The only thing to report is how many lines of the data contain the word "schottky".

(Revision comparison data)
-----
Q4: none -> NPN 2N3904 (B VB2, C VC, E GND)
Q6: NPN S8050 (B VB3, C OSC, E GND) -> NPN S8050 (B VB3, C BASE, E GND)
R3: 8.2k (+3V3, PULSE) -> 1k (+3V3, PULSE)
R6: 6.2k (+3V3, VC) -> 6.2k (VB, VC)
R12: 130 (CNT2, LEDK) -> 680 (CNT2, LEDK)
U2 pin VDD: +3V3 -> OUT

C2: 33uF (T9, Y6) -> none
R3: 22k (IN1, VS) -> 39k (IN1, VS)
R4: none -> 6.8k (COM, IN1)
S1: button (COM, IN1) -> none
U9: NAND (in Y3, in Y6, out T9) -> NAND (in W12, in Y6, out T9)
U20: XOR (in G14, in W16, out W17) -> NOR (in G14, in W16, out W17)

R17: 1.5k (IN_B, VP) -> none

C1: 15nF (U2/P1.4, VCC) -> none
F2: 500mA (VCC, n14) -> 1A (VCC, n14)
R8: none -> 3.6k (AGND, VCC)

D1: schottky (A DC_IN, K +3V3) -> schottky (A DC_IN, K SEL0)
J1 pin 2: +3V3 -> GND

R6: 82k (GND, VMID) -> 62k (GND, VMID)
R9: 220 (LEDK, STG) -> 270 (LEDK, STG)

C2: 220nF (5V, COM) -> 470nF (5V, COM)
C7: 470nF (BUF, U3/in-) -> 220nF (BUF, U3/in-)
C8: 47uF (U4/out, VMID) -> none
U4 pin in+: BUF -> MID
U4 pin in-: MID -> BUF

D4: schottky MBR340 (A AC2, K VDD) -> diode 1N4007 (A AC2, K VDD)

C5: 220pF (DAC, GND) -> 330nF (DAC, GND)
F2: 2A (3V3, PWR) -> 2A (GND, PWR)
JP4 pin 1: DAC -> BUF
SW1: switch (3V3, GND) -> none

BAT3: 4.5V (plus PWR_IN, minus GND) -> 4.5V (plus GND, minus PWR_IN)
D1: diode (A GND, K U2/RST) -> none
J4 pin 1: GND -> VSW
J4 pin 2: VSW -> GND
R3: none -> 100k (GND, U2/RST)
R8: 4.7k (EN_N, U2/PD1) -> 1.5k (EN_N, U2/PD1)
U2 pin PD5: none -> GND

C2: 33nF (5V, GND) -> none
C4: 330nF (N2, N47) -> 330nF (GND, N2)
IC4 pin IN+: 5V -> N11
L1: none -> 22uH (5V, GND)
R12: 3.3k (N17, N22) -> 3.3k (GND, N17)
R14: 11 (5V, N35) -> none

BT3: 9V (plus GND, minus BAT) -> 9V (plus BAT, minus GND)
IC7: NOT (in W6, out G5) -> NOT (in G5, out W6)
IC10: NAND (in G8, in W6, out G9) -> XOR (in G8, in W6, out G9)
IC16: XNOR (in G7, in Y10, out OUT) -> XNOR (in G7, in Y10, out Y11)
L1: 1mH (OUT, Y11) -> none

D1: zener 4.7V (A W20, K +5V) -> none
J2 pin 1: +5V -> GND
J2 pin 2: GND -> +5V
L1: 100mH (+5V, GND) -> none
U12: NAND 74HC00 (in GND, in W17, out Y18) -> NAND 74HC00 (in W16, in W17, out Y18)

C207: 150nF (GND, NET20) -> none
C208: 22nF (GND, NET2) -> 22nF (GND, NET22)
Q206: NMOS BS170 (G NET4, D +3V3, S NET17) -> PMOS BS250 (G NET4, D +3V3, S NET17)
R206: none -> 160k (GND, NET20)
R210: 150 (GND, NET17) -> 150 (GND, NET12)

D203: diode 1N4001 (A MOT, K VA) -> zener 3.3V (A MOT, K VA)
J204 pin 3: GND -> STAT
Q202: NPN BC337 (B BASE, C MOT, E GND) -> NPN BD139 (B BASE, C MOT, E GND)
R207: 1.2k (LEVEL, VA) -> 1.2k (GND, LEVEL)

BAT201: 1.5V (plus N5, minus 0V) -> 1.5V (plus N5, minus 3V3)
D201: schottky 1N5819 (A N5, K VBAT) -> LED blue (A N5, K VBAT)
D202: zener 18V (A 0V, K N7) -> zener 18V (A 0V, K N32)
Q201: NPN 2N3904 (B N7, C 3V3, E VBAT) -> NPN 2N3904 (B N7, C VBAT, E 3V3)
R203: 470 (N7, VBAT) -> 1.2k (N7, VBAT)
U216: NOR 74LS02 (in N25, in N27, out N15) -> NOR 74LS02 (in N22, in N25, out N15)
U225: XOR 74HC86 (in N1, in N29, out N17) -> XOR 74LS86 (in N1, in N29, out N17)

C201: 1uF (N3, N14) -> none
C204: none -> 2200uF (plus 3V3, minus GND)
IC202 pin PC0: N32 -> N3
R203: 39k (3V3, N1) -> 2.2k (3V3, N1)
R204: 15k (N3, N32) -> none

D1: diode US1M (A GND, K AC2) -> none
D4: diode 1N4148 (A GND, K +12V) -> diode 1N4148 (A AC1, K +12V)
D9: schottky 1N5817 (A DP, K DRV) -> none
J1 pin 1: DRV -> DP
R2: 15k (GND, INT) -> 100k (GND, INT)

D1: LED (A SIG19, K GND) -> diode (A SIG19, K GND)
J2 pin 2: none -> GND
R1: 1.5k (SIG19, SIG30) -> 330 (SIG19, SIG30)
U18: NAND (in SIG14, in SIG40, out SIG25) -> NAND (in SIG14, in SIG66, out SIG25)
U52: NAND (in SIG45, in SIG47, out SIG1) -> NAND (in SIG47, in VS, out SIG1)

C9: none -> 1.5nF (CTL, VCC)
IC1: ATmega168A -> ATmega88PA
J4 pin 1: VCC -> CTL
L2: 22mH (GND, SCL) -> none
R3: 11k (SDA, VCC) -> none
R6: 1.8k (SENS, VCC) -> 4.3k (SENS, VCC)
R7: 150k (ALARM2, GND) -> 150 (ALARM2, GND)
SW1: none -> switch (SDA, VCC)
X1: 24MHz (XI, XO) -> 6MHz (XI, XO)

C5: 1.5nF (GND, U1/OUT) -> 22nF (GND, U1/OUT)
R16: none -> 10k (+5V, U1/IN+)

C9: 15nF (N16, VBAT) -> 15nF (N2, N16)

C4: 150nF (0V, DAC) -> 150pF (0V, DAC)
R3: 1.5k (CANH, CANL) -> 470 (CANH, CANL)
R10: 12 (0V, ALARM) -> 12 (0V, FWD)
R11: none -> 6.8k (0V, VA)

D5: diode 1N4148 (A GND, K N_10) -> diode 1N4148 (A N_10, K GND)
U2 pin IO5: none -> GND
-----
-- EXERCISE RESPONSE --
4